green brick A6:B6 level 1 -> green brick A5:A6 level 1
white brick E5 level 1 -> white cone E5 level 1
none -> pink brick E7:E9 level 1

◆ ◆ ◆ ◆

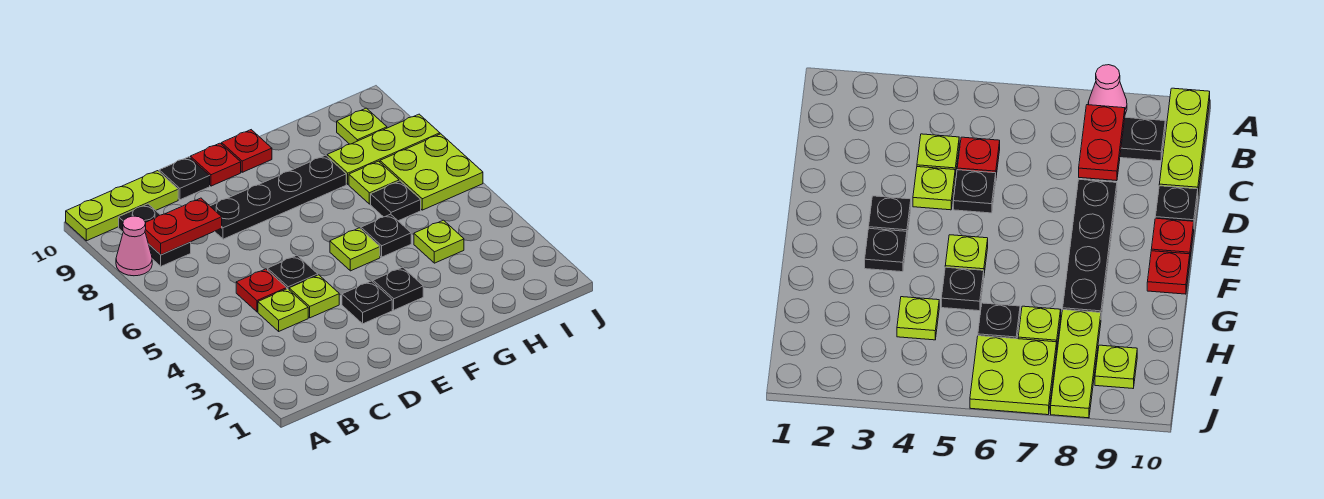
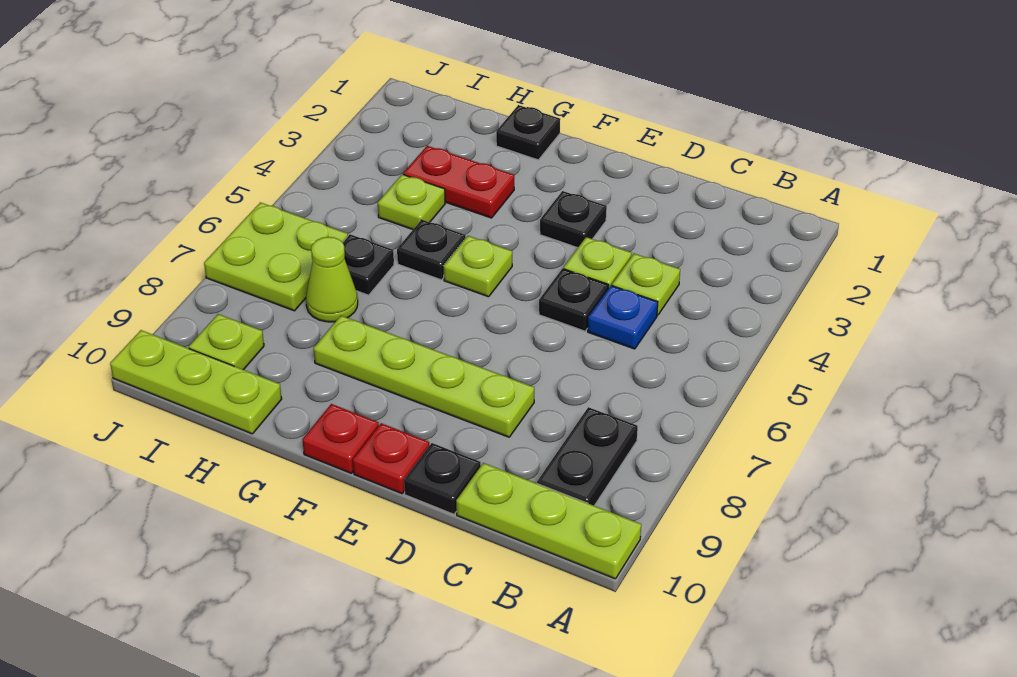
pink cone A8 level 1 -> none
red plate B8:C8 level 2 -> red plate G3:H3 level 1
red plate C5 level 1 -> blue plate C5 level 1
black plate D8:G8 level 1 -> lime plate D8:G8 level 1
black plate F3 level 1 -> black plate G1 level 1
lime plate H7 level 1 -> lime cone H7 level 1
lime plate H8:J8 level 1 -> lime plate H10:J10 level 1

◆ ◆ ◆ ◆

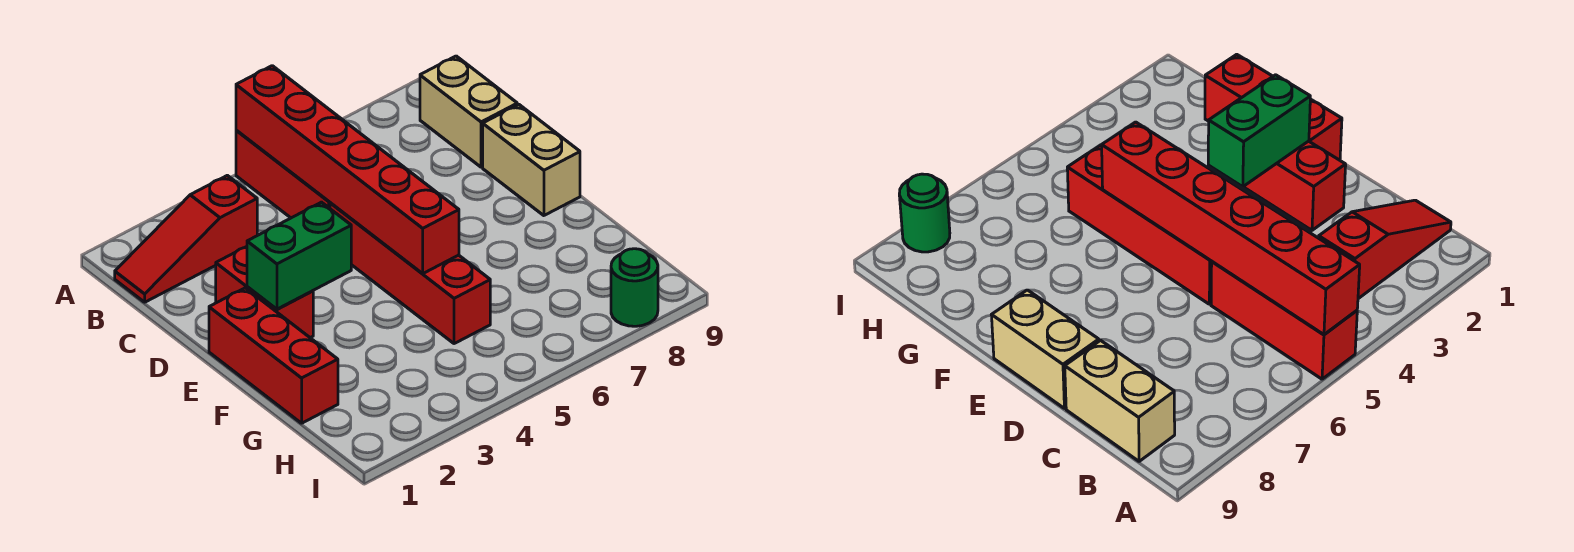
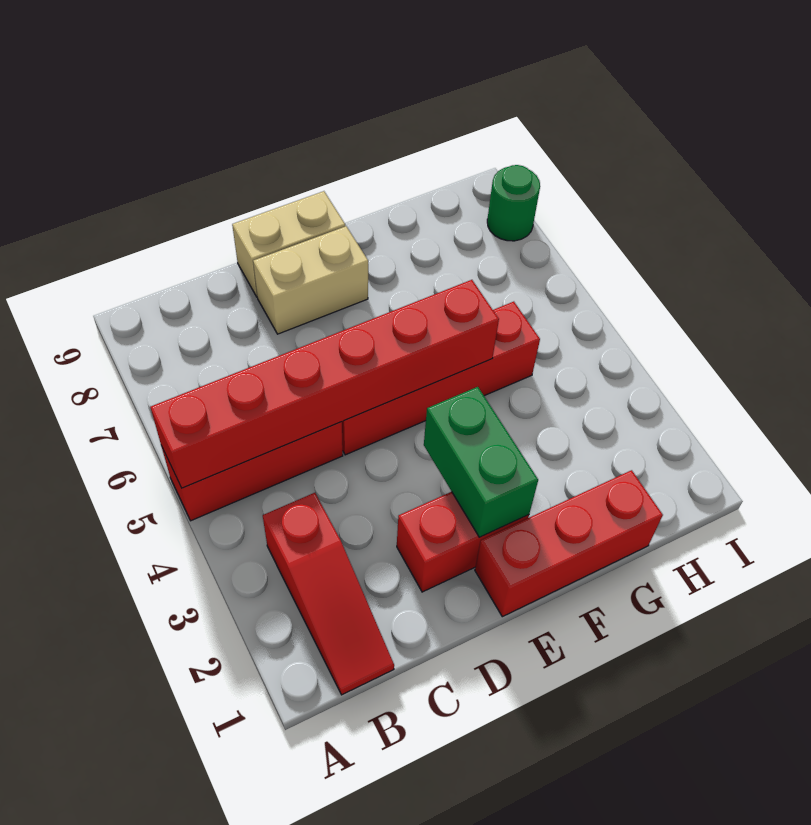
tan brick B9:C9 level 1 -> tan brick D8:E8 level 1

◆ ◆ ◆ ◆

=== What to work on ===
Please give again the lines above between the line holding "pink cone A8 level 1 -> none" and the line holding "black plate F3", inclusive, exactly as they are and with nothing added.

=== Output of the exercise ===
pink cone A8 level 1 -> none
red plate B8:C8 level 2 -> red plate G3:H3 level 1
red plate C5 level 1 -> blue plate C5 level 1
black plate D8:G8 level 1 -> lime plate D8:G8 level 1
black plate F3 level 1 -> black plate G1 level 1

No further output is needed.